> [THE TASK]
Copy only the lines from the one with "scaled,maceta (gris),<617 352" through the end of the records, exactly as they stand. No pictures belong in the copy.
═══ EXERCISE DATA
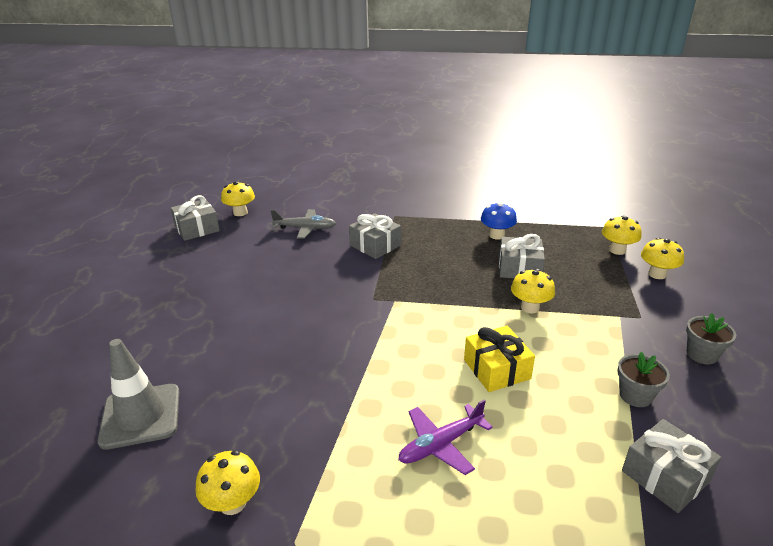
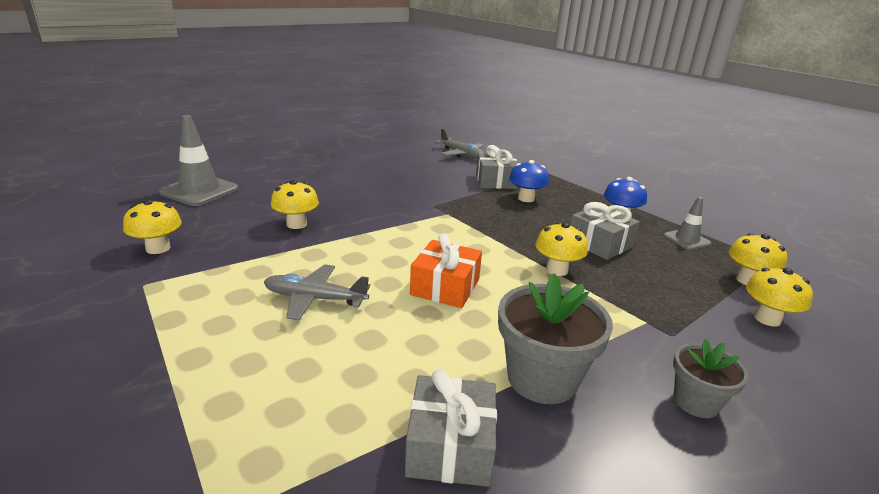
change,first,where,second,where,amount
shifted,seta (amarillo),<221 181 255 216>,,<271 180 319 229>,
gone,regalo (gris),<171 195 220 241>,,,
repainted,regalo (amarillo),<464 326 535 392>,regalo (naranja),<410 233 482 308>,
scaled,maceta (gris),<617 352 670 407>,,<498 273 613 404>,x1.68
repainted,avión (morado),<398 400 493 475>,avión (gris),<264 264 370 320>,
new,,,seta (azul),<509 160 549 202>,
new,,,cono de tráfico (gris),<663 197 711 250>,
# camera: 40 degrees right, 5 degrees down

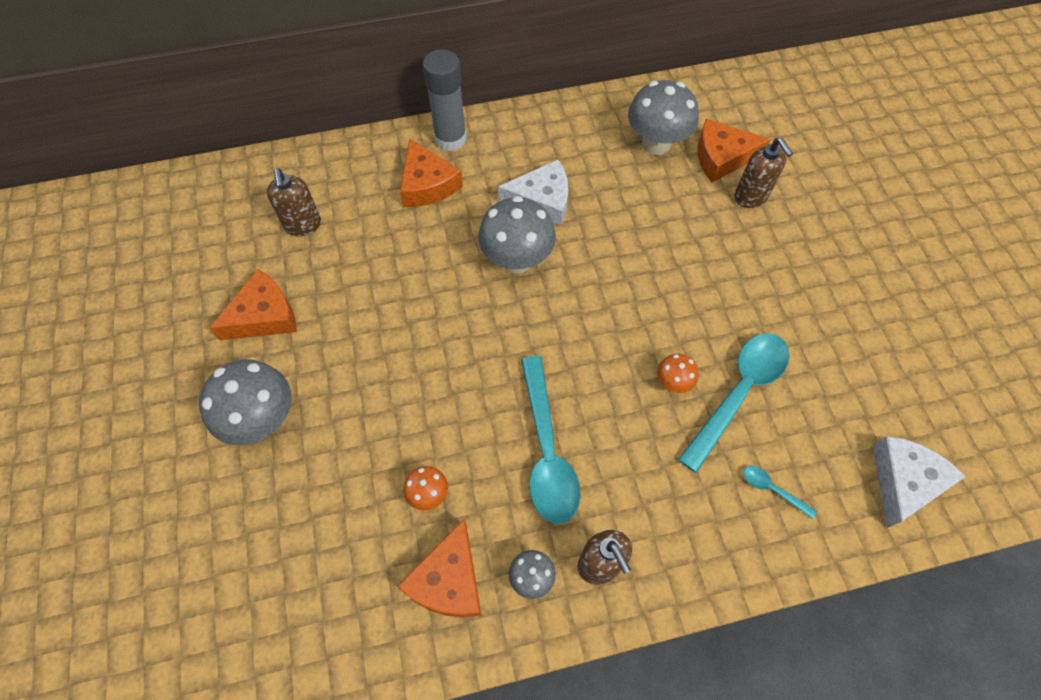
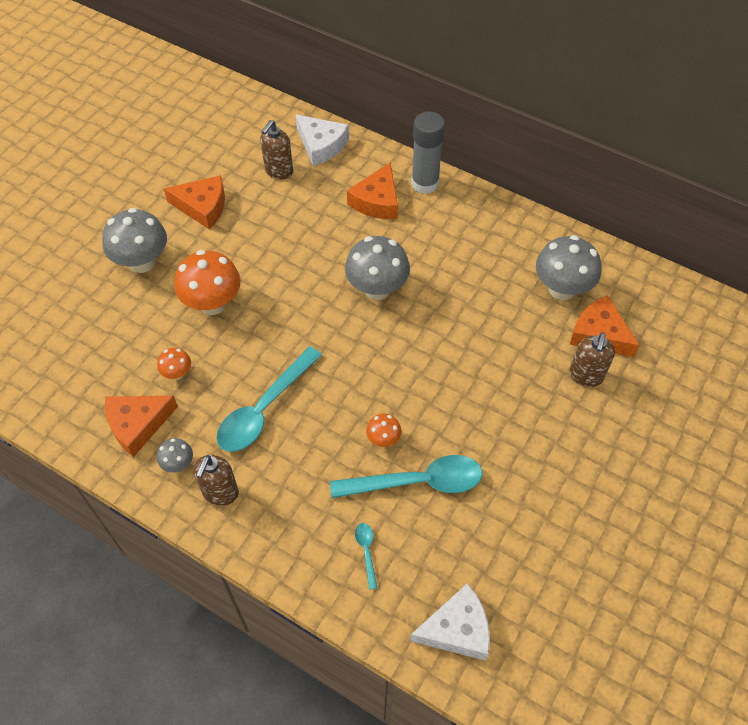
change,first,where,second,where,amount
shifted,queso (blanco),<498 160 568 226>,,<295 114 349 166>,
new,,,seta (naranja),<174 250 241 315>,
# camera: 45 degrees right, 5 degrees down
══════
> [FINAL ANSWER]
scaled,maceta (gris),<617 352 670 407>,,<498 273 613 404>,x1.68
repainted,avión (morado),<398 400 493 475>,avión (gris),<264 264 370 320>,
new,,,seta (azul),<509 160 549 202>,
new,,,cono de tráfico (gris),<663 197 711 250>,
# camera: 40 degrees right, 5 degrees down

change,first,where,second,where,amount
shifted,queso (blanco),<498 160 568 226>,,<295 114 349 166>,
new,,,seta (naranja),<174 250 241 315>,
# camera: 45 degrees right, 5 degrees down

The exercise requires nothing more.